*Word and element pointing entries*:
####################

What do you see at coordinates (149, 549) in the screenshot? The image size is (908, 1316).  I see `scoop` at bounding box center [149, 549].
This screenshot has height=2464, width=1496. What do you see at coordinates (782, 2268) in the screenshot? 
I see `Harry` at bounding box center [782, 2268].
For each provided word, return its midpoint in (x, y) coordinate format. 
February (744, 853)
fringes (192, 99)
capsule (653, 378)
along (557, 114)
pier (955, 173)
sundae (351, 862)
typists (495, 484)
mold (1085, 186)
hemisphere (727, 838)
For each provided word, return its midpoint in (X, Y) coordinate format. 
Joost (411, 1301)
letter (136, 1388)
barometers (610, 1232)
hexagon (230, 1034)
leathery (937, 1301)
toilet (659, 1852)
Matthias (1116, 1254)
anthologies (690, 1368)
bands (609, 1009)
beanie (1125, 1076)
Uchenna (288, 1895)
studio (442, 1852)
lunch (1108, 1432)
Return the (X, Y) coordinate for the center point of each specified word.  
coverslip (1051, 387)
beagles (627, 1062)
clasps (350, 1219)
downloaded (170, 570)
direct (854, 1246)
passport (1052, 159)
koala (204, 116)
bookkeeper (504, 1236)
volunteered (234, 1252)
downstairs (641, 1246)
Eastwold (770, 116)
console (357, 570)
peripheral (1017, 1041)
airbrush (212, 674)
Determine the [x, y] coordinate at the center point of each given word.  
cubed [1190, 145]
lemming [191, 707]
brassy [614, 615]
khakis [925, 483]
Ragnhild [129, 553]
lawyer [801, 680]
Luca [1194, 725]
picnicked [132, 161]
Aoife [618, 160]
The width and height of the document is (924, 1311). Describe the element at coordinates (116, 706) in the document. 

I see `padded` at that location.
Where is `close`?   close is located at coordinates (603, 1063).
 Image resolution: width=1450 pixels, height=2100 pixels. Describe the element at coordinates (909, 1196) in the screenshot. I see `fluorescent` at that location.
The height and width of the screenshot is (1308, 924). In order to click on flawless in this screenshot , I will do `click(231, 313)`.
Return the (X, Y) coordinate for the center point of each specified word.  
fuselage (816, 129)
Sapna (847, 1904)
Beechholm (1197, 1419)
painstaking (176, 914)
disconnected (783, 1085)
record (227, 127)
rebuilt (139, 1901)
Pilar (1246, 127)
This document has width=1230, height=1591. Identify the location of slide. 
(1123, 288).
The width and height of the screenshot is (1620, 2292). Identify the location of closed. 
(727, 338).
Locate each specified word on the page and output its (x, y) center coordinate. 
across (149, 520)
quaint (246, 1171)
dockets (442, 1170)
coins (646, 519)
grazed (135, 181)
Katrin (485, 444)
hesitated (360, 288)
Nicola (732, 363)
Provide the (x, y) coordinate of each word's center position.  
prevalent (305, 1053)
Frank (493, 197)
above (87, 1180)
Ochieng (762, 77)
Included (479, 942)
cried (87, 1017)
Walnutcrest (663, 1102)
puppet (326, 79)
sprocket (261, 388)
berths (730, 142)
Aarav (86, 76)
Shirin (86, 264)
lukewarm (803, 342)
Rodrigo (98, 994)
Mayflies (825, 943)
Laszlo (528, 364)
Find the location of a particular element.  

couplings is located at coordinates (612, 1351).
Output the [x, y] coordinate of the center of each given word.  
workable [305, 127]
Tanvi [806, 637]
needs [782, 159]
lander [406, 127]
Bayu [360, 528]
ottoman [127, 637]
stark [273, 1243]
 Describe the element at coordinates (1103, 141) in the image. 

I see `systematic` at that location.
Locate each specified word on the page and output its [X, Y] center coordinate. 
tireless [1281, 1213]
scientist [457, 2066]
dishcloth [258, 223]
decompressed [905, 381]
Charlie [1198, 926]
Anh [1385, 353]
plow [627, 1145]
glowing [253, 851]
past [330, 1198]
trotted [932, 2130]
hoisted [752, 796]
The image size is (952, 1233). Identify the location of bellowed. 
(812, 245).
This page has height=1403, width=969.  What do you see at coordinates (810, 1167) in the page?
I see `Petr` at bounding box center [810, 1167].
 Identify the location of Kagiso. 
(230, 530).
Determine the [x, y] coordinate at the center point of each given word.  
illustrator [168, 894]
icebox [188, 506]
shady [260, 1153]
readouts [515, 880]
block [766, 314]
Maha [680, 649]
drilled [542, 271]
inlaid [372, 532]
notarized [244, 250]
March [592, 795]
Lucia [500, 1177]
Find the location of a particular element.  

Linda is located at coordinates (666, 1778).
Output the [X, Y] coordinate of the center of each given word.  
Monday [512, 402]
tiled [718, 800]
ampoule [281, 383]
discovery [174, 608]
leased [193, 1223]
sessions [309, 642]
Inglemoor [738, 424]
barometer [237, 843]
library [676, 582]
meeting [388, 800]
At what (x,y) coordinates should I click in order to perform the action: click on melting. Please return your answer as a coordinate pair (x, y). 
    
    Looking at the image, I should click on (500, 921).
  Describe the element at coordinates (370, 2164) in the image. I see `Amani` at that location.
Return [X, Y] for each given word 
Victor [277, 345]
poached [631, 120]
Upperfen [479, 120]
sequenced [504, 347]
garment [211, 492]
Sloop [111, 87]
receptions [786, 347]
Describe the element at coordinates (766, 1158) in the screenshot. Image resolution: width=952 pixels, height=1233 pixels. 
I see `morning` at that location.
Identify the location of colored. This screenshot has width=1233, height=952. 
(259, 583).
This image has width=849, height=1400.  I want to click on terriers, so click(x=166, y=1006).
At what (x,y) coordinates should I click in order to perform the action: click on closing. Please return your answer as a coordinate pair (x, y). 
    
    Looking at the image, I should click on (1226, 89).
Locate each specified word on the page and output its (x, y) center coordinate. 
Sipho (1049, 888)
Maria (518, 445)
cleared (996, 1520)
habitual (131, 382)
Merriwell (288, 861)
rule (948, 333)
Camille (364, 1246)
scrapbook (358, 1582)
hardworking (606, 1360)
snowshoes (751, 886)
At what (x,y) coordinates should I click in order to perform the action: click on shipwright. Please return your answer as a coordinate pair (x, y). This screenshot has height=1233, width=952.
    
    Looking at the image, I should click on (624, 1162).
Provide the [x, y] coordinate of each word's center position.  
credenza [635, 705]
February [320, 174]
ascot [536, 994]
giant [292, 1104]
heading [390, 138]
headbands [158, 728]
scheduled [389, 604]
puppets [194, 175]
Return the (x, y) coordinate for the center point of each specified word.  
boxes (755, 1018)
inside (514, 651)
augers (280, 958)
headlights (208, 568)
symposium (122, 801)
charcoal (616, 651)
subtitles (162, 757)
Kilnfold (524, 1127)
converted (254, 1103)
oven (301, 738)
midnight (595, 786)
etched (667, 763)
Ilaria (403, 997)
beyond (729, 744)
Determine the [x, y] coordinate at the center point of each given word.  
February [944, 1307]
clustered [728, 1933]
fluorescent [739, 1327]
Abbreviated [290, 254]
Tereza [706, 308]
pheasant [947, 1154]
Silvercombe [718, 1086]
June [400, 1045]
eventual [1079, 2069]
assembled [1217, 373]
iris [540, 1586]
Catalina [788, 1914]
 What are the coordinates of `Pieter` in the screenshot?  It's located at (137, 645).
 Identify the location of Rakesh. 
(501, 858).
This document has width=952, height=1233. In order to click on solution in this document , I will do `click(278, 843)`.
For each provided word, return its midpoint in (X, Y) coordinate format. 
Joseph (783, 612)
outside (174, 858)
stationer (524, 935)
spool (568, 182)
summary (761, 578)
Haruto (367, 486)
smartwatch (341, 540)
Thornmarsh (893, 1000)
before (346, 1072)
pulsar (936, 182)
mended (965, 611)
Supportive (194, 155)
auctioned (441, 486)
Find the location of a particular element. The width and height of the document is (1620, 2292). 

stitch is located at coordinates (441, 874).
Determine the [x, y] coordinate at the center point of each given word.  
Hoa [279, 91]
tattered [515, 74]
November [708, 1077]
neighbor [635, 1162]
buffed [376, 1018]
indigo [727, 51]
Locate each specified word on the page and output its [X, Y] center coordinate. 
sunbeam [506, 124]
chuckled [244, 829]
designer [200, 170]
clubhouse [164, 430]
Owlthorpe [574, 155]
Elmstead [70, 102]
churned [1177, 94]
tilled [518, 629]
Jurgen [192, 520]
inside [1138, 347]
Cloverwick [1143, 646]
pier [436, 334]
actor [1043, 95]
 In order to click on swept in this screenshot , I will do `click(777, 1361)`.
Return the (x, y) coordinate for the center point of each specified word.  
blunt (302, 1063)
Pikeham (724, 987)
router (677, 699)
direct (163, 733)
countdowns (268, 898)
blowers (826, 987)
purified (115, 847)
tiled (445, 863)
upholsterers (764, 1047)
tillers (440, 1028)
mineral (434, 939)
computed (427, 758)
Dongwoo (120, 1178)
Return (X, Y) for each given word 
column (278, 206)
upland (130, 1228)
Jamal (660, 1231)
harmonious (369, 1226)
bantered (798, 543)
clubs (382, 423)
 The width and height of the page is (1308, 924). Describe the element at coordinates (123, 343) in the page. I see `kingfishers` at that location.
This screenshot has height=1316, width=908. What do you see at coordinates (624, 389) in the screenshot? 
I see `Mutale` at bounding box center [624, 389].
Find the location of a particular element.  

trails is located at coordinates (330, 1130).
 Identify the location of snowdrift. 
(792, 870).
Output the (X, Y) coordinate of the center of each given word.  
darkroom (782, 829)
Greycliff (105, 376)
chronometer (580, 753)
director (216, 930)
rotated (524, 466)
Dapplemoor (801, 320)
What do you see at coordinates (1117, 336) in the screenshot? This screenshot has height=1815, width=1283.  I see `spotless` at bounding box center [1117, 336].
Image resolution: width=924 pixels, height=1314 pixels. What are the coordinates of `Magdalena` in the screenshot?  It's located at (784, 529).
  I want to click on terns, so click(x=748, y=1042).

####################

*Problem to work on*: Output the lines starting at the one containing "coins (646, 519)" and ending at the one containing "Included (479, 942)", copied exactly and including both of those lines.

*Worked solution*:
coins (646, 519)
grazed (135, 181)
Katrin (485, 444)
hesitated (360, 288)
Nicola (732, 363)
Provide the (x, y) coordinate of each word's center position.  
prevalent (305, 1053)
Frank (493, 197)
above (87, 1180)
Ochieng (762, 77)
Included (479, 942)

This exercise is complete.